[DATA TO EXAMINE Boundary: Start]

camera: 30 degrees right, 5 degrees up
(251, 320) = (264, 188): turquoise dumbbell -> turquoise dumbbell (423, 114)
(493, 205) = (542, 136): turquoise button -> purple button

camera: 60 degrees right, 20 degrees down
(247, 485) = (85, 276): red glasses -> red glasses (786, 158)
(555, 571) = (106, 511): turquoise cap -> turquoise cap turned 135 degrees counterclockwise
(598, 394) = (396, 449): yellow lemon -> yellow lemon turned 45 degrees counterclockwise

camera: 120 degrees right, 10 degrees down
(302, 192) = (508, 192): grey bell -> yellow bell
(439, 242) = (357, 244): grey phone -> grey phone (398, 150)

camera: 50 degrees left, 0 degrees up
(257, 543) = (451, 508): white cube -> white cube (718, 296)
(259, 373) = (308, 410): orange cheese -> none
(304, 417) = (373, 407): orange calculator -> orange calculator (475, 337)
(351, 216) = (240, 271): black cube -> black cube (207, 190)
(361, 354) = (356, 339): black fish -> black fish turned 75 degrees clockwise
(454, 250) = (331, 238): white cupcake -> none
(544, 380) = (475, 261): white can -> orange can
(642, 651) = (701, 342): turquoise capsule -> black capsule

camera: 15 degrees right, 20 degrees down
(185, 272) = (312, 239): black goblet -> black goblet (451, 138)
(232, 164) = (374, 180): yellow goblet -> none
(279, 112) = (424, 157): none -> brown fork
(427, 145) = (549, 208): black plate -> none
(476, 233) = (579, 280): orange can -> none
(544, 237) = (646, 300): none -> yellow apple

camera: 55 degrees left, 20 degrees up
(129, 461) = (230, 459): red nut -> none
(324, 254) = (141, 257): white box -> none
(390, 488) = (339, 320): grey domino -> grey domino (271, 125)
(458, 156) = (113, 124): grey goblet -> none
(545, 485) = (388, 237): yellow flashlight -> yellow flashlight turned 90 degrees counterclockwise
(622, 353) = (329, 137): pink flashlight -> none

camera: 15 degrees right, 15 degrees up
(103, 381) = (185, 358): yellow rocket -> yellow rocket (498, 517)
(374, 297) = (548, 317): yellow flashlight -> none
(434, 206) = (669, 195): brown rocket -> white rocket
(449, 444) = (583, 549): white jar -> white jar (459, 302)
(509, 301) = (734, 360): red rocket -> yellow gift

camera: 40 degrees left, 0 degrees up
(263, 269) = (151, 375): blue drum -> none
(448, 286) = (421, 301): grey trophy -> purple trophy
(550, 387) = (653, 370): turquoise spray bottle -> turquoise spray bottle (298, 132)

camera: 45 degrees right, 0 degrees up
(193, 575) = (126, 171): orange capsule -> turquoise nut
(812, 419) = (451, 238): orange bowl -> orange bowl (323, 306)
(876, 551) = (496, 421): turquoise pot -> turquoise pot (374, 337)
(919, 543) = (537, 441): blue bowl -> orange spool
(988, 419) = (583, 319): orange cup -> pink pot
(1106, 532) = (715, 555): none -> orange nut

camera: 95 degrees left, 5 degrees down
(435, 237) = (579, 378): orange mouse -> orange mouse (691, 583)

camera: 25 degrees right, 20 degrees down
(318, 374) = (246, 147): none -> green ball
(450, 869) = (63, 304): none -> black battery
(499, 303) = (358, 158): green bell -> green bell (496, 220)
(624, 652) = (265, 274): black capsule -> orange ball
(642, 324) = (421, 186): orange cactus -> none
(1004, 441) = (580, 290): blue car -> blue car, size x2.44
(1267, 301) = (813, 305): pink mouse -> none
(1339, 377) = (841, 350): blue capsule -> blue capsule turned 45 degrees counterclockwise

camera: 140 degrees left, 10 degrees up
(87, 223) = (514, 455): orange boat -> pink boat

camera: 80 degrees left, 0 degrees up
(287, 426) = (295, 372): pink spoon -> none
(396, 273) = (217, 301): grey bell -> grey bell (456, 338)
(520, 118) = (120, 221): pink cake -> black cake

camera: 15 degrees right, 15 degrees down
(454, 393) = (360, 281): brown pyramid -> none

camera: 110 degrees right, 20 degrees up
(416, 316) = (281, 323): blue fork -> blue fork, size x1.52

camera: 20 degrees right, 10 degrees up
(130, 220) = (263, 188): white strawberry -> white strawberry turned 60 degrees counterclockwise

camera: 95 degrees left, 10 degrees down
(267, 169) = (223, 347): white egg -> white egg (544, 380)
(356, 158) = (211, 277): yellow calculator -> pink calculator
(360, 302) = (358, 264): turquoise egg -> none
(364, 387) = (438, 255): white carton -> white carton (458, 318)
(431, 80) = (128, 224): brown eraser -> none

[DATA TO EXAMINE Boundary: End]

— EXERCISE —
All of the lines above that carry the string "capsule" need to be found and copied.

— RESULT OF THIS TASK —
(642, 651) = (701, 342): turquoise capsule -> black capsule
(193, 575) = (126, 171): orange capsule -> turquoise nut
(624, 652) = (265, 274): black capsule -> orange ball
(1339, 377) = (841, 350): blue capsule -> blue capsule turned 45 degrees counterclockwise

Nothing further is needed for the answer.